| Prompt |
Retype the listing below line for line, but only from the line with "miroso (1st from" down to the line with "gekevizak (1st from", inclusive. Pictures stay out.

| Extracted information |
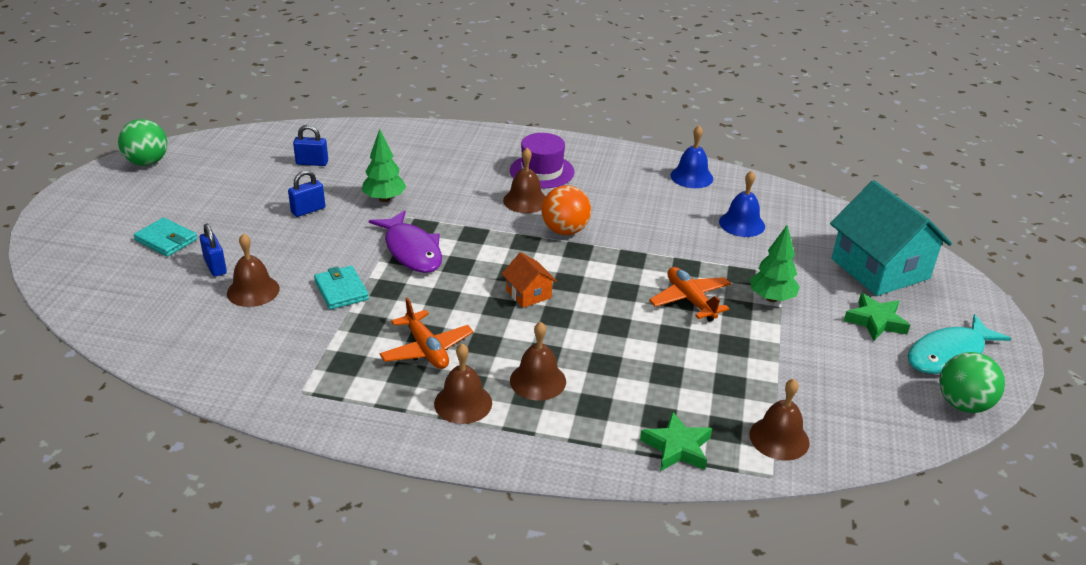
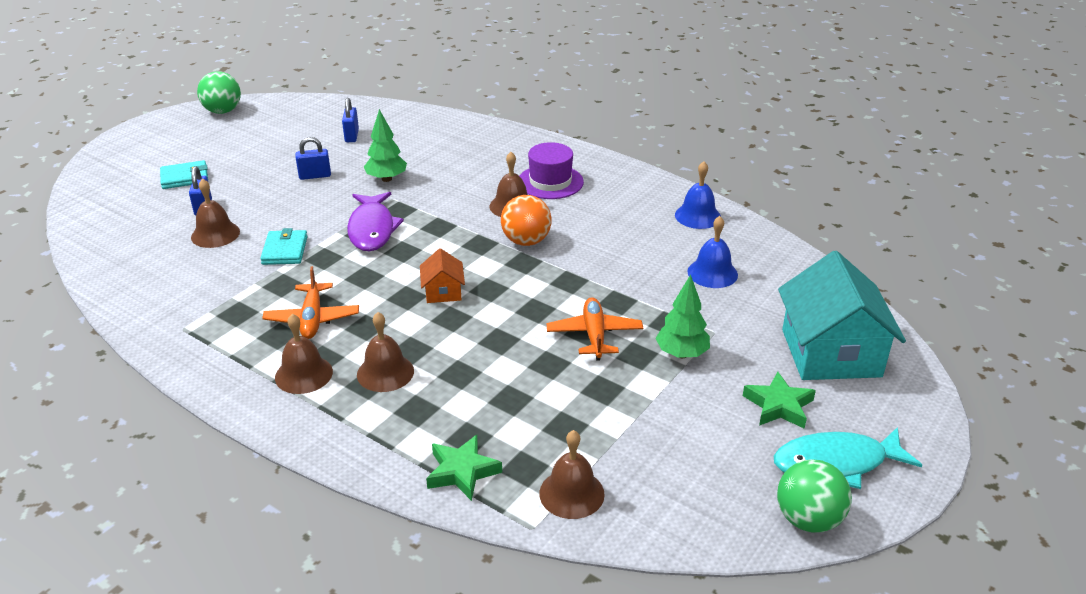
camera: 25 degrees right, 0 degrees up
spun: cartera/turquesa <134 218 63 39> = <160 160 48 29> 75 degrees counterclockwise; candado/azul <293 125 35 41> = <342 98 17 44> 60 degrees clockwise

* * *

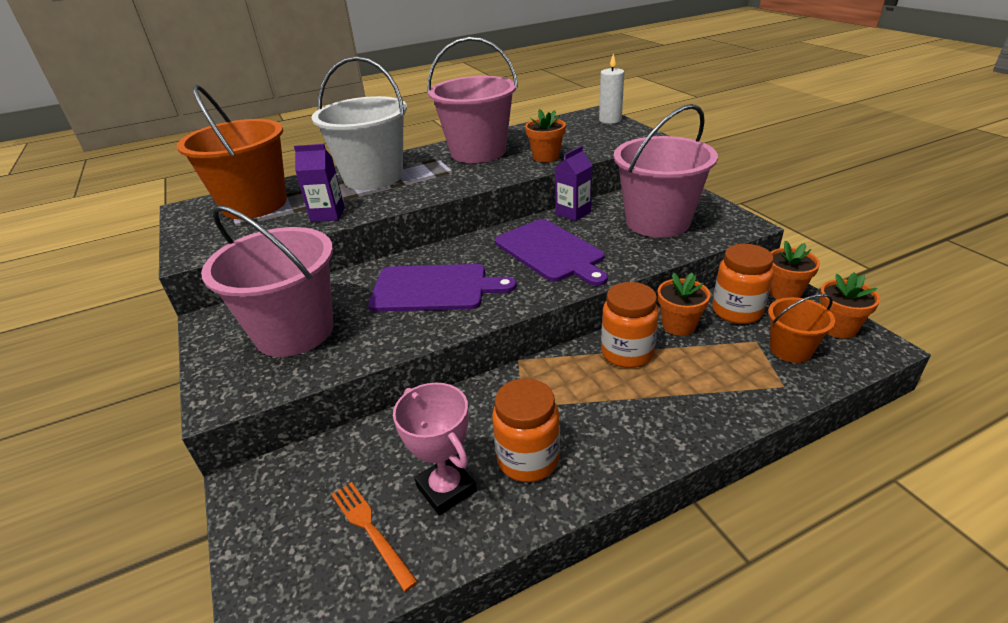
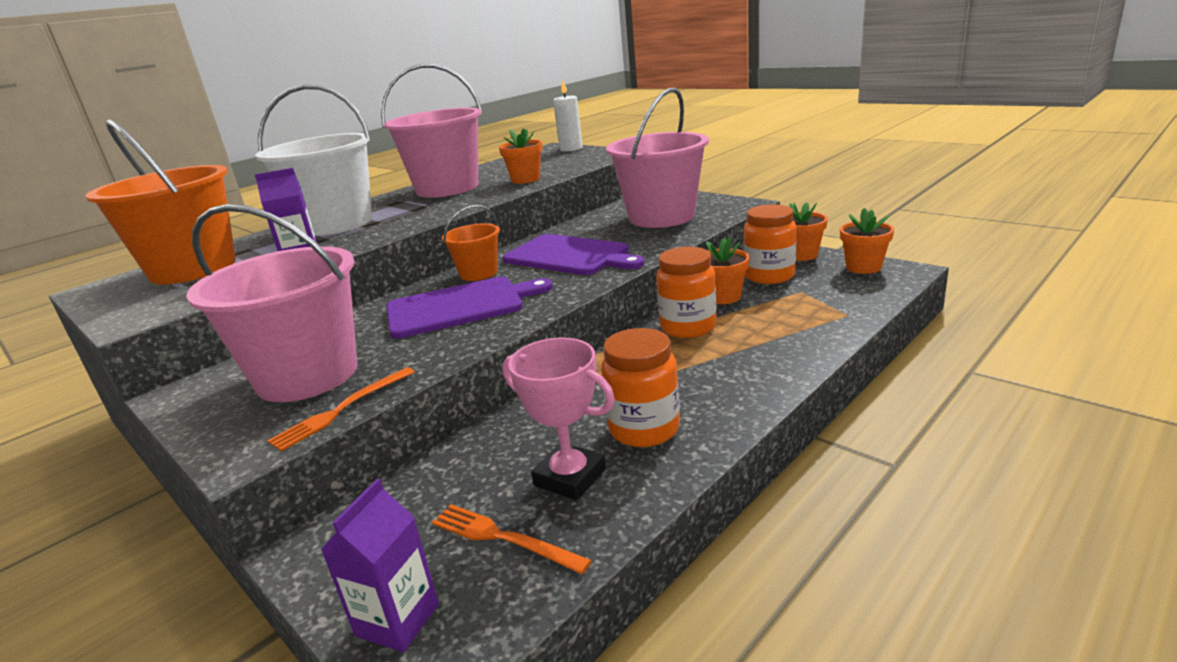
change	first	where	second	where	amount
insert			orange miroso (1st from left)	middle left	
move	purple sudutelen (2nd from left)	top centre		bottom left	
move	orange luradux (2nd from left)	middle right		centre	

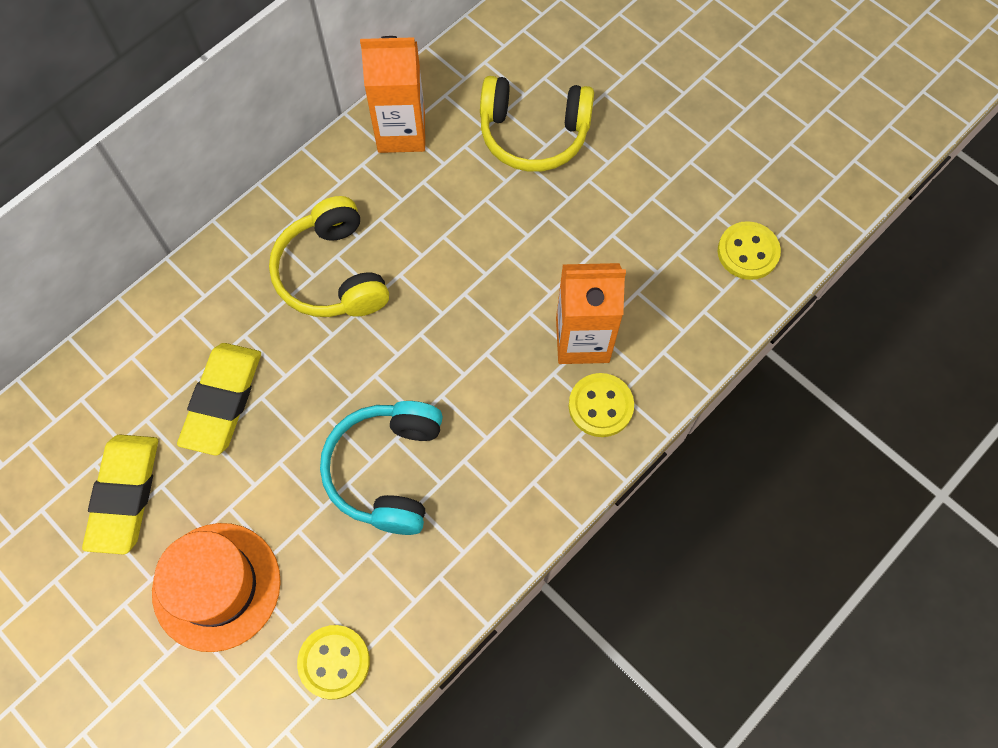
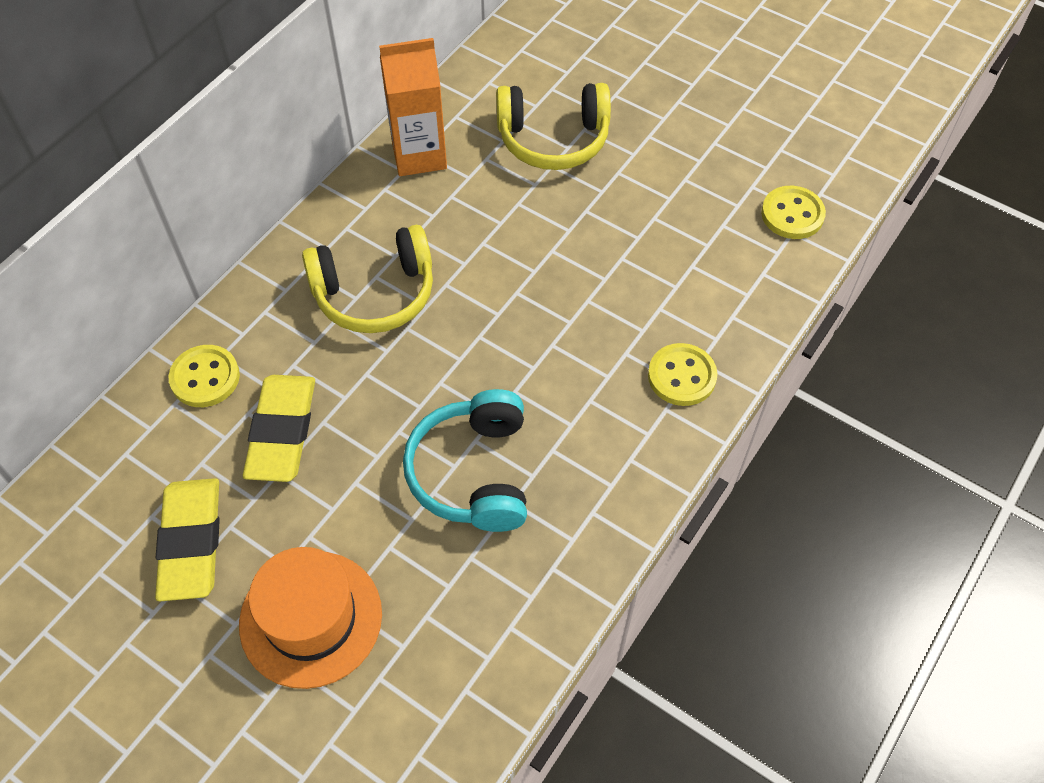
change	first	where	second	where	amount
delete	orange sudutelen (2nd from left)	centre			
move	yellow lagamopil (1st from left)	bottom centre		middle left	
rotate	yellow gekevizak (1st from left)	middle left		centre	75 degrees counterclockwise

| Solution |
insert			orange miroso (1st from left)	middle left	
move	purple sudutelen (2nd from left)	top centre		bottom left	
move	orange luradux (2nd from left)	middle right		centre	

change	first	where	second	where	amount
delete	orange sudutelen (2nd from left)	centre			
move	yellow lagamopil (1st from left)	bottom centre		middle left	
rotate	yellow gekevizak (1st from left)	middle left		centre	75 degrees counterclockwise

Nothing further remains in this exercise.